* Begin *

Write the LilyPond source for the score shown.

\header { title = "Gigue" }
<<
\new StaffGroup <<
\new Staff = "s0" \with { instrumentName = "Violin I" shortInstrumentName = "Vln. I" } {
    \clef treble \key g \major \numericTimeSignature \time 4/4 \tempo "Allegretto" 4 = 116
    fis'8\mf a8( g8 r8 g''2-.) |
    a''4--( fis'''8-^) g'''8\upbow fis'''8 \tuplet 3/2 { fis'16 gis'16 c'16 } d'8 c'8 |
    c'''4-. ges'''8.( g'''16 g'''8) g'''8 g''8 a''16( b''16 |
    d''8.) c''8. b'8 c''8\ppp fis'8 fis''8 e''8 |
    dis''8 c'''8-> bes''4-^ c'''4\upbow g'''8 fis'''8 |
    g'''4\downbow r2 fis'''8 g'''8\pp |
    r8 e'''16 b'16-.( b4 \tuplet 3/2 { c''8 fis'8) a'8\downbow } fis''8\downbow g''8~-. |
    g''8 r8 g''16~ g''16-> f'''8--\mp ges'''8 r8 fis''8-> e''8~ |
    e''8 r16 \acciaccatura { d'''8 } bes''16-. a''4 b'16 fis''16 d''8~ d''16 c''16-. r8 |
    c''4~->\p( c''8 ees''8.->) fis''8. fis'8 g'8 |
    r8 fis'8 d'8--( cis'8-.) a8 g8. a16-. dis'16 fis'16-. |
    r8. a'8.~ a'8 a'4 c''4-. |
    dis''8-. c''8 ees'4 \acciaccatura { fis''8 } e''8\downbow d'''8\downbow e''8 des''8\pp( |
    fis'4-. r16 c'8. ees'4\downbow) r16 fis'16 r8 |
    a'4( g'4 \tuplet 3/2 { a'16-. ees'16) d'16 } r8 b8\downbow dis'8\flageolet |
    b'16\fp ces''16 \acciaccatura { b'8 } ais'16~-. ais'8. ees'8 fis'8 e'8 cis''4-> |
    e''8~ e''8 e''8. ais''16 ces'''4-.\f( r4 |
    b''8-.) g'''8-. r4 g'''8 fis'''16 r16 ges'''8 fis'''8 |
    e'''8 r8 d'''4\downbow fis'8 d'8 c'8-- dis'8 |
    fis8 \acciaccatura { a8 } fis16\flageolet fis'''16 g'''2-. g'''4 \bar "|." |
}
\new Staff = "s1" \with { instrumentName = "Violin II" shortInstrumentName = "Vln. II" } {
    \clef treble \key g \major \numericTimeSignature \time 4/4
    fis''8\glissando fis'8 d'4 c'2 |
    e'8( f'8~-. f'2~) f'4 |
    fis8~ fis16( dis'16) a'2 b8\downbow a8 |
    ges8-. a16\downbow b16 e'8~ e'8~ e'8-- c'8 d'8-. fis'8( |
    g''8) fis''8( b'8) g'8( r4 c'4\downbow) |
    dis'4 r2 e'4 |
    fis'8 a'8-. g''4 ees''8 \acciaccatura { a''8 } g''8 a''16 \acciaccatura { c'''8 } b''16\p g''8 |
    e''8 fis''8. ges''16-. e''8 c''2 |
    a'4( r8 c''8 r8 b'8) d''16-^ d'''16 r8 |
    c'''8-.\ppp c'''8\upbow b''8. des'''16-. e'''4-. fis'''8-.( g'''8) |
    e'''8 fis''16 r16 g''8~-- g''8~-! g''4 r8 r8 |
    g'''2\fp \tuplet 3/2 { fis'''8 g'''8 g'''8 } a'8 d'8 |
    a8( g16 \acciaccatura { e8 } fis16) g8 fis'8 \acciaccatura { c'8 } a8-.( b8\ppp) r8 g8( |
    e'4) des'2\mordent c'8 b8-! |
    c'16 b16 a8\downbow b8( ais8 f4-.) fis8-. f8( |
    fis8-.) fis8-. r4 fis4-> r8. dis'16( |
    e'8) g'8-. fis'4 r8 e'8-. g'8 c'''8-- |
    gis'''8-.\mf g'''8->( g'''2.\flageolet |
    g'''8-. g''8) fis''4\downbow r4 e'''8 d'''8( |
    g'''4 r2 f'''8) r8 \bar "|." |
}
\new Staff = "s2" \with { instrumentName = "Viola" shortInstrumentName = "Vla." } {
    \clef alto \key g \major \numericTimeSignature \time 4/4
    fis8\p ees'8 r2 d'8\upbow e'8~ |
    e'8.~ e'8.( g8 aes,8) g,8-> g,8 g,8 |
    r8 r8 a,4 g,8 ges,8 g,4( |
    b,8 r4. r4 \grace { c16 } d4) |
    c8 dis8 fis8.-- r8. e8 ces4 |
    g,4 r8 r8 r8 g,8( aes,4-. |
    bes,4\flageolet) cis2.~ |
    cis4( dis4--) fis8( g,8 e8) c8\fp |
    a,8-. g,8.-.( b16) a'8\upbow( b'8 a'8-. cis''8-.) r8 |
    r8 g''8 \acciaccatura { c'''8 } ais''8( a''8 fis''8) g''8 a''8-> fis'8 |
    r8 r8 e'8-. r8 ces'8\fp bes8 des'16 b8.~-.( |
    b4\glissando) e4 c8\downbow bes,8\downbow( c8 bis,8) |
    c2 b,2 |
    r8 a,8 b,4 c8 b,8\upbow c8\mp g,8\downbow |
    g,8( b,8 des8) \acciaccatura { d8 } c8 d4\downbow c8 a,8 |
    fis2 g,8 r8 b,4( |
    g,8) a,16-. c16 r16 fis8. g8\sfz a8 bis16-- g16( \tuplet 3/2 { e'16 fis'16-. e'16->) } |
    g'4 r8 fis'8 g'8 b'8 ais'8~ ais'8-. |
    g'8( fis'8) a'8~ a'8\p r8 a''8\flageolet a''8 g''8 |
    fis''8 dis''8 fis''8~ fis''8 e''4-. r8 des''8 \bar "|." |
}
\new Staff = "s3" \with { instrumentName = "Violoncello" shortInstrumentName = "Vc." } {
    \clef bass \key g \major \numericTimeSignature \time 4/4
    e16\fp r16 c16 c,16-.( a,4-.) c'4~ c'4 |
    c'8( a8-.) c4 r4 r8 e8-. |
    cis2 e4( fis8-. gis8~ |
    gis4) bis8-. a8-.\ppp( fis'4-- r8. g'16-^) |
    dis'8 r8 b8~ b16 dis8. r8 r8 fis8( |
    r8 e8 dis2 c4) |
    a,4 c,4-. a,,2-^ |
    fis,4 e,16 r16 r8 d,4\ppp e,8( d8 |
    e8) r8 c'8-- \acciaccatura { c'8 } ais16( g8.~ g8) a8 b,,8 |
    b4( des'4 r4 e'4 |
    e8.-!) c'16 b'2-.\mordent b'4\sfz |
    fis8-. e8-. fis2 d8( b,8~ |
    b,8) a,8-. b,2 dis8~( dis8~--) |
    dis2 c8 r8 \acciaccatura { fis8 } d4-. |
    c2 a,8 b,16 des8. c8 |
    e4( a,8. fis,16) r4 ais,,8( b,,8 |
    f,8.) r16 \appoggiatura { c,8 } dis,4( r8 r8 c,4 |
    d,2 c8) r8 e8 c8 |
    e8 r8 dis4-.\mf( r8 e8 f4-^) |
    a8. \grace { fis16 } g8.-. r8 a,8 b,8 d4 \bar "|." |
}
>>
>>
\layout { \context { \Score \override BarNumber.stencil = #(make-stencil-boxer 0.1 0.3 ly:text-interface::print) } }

* End *

### WORK REQUIRED
Pick out every line above that contains the string "major", matching case exactly.

### OUTPUT FOR THIS EXERCISE
    \clef treble \key g \major \numericTimeSignature \time 4/4 \tempo "Allegretto" 4 = 116
    \clef treble \key g \major \numericTimeSignature \time 4/4
    \clef alto \key g \major \numericTimeSignature \time 4/4
    \clef bass \key g \major \numericTimeSignature \time 4/4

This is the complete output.